* JOB *
In the entries below, which lines run from the one containing "(252, 230) = (161, 509): none -> purple book" to the one containing "(487, 456) = (131, 201): none"? Copy exactly those lines, ends included, and no others.

Data entries:
..............................

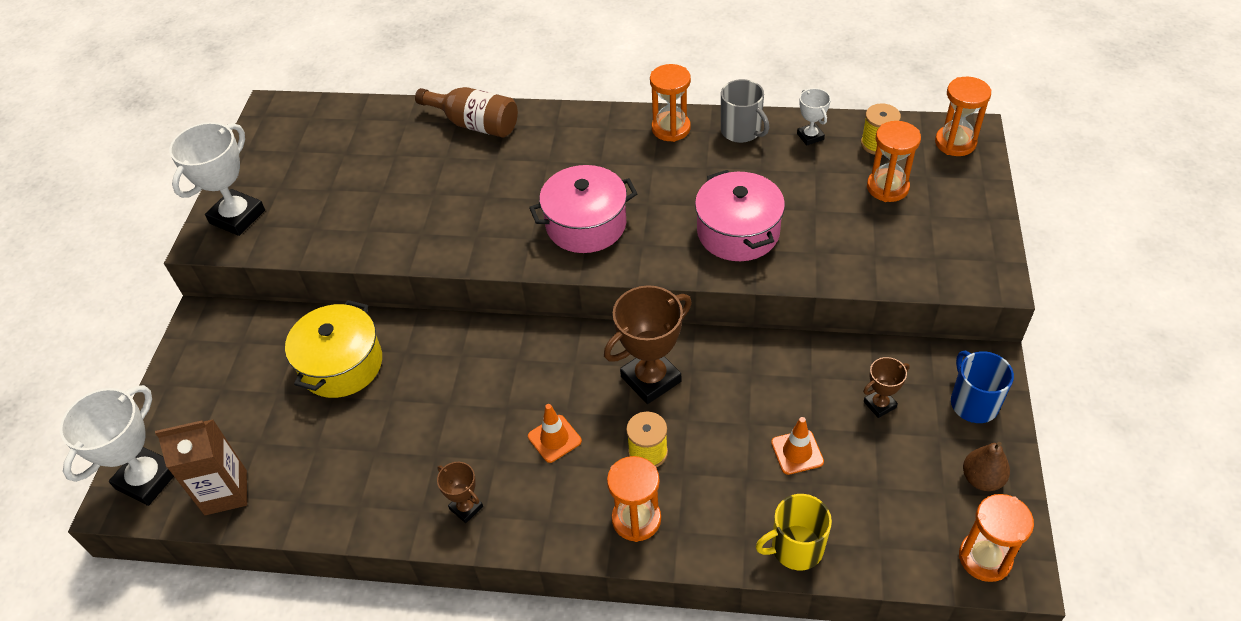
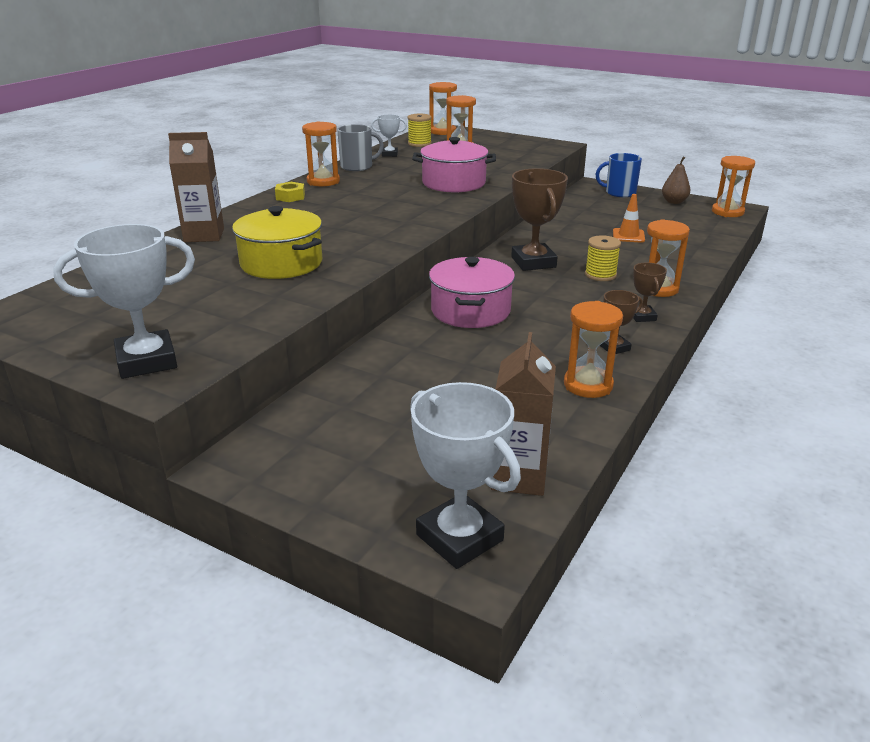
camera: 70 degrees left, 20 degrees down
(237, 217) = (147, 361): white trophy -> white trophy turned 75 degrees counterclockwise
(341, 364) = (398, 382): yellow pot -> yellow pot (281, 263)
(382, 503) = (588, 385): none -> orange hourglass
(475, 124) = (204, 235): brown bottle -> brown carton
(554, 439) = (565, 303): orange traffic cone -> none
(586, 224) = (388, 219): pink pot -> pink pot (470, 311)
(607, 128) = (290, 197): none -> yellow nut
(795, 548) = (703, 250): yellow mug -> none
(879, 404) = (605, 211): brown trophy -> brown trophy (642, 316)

..............................

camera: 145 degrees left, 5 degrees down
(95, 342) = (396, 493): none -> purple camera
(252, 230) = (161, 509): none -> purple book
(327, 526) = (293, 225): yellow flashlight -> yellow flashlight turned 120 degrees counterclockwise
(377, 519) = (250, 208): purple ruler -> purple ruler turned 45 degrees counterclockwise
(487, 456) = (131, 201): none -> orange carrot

..............................

* SOLUTION BELOW *
(252, 230) = (161, 509): none -> purple book
(327, 526) = (293, 225): yellow flashlight -> yellow flashlight turned 120 degrees counterclockwise
(377, 519) = (250, 208): purple ruler -> purple ruler turned 45 degrees counterclockwise
(487, 456) = (131, 201): none -> orange carrot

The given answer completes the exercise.